==== Information provided ====

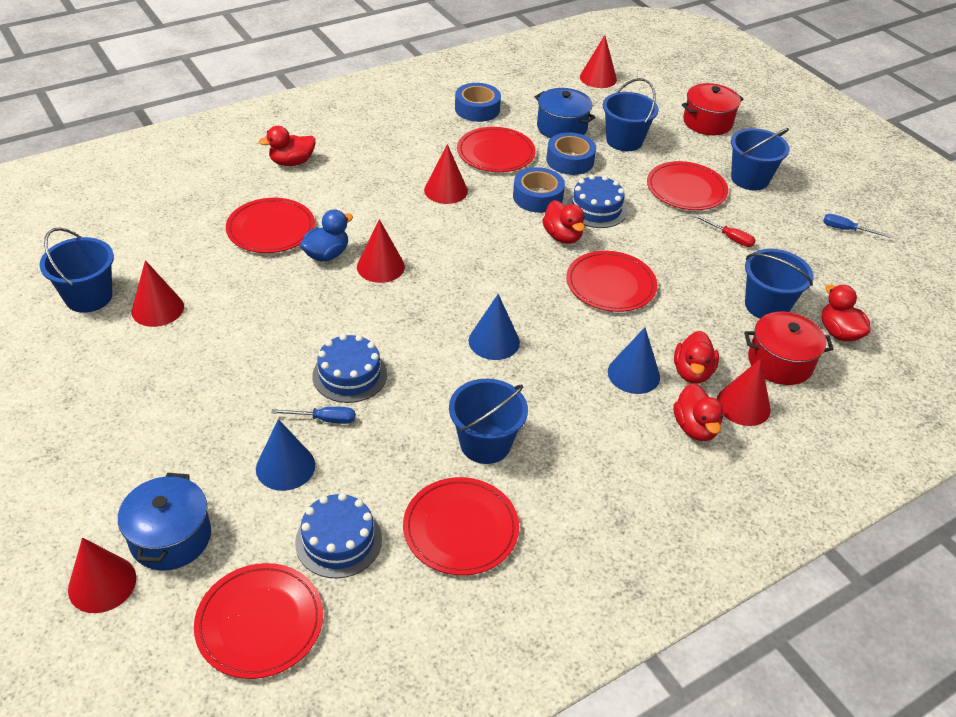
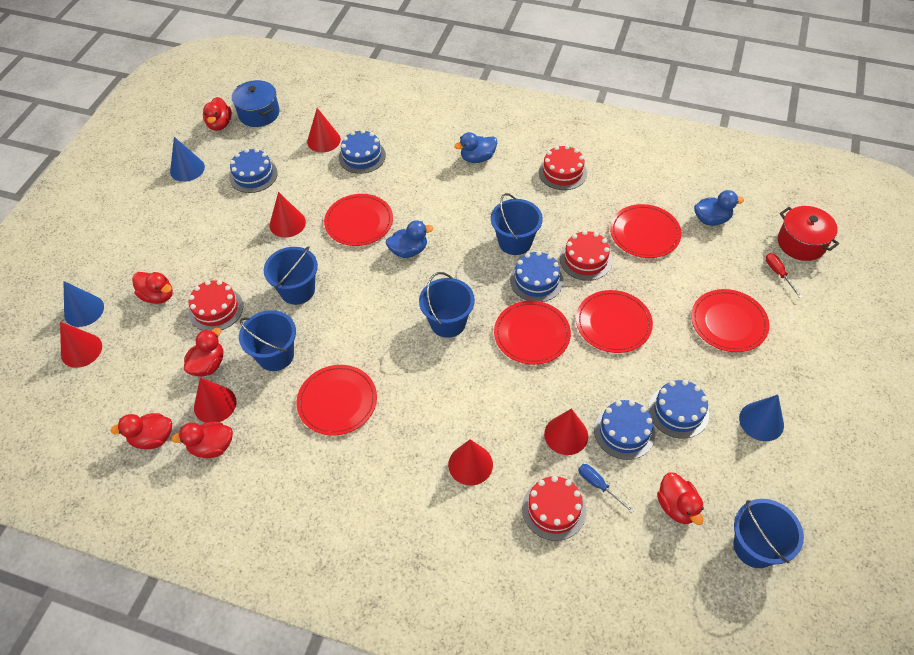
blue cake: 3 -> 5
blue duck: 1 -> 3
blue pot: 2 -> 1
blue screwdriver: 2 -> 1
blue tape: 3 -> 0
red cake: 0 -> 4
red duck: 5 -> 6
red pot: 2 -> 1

====

Your answer must be an exact copy of the listing, minus its pictures.

_Reply_
blue cake: 3 -> 5
blue duck: 1 -> 3
blue pot: 2 -> 1
blue screwdriver: 2 -> 1
blue tape: 3 -> 0
red cake: 0 -> 4
red duck: 5 -> 6
red pot: 2 -> 1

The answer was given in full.